▶ **Requirements**: Format the lines starting at the line containing "yellow L-shape: rotated 10 degrees clockwise" and ending at the line containing "blue square: rotated" as a Markdown table with the columns Row and Line, omitting blank lines.

▶ **Extracted records**:
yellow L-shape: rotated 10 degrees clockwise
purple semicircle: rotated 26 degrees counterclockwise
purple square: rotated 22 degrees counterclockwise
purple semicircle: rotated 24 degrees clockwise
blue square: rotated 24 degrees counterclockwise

...

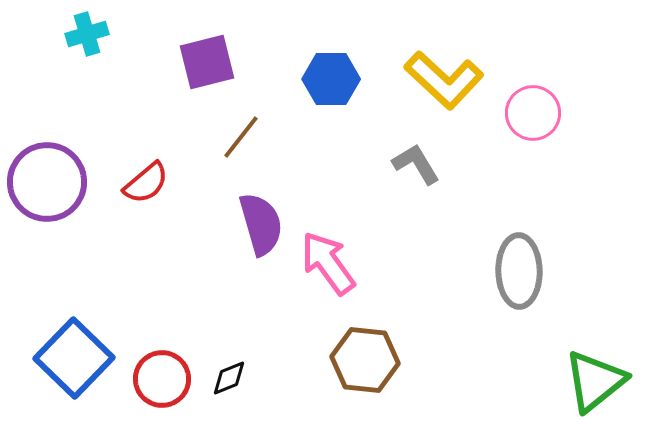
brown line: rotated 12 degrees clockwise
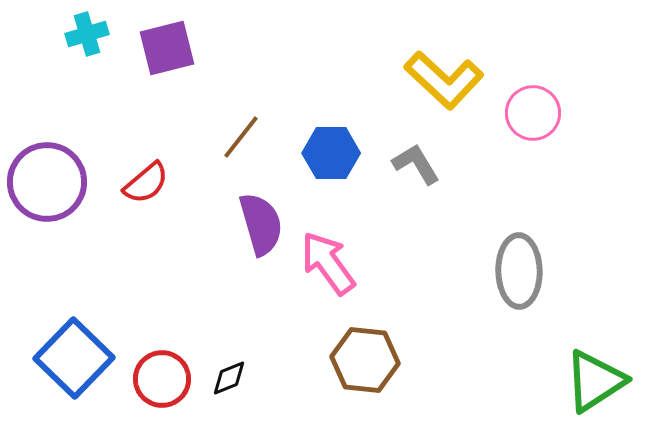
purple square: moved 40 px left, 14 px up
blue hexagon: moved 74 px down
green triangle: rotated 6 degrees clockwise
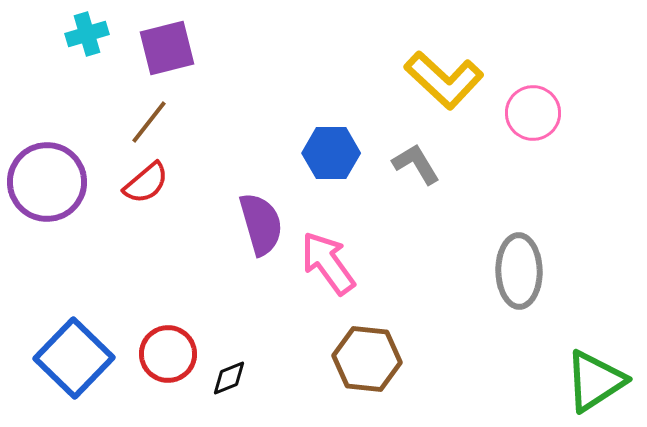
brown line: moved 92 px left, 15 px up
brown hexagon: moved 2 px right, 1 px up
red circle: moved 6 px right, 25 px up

▶ **The output**:
| Row | Line |
|---|---|
| 1 | yellow L-shape: rotated 10 degrees clockwise |
| 2 | purple semicircle: rotated 26 degrees counterclockwise |
| 3 | purple square: rotated 22 degrees counterclockwise |
| 4 | purple semicircle: rotated 24 degrees clockwise |
| 5 | blue square: rotated 24 degrees counterclockwise |